- What you need to do
Take every line from the entries below that includes the word "degrees" and copy it.

- Exercise input
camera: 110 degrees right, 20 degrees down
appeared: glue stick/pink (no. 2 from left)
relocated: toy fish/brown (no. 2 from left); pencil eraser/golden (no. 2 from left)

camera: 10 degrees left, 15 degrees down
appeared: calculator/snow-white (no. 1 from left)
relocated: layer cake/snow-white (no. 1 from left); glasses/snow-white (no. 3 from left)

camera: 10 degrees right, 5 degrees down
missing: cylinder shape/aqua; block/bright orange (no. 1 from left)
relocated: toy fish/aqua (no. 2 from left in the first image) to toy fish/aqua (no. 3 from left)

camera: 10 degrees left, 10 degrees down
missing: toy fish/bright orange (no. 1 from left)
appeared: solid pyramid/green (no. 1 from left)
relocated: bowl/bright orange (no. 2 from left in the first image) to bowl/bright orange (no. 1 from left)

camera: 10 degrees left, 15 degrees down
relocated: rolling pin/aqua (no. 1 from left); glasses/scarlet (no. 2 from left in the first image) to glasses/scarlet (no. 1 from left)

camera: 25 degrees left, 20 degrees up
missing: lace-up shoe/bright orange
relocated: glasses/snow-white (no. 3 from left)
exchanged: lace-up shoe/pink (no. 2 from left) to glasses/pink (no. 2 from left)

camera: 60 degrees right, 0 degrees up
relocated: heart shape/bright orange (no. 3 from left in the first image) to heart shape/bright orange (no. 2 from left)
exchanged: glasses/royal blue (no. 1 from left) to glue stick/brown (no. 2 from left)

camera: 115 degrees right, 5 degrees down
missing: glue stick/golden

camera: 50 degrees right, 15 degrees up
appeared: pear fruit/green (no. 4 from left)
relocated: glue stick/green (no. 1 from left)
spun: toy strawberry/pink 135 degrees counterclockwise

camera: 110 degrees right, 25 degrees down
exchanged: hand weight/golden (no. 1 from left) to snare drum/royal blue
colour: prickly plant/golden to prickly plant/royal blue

- Task solution
camera: 110 degrees right, 20 degrees down
camera: 10 degrees left, 15 degrees down
camera: 10 degrees right, 5 degrees down
camera: 10 degrees left, 10 degrees down
camera: 10 degrees left, 15 degrees down
camera: 25 degrees left, 20 degrees up
camera: 60 degrees right, 0 degrees up
camera: 115 degrees right, 5 degrees down
camera: 50 degrees right, 15 degrees up
spun: toy strawberry/pink 135 degrees counterclockwise
camera: 110 degrees right, 25 degrees down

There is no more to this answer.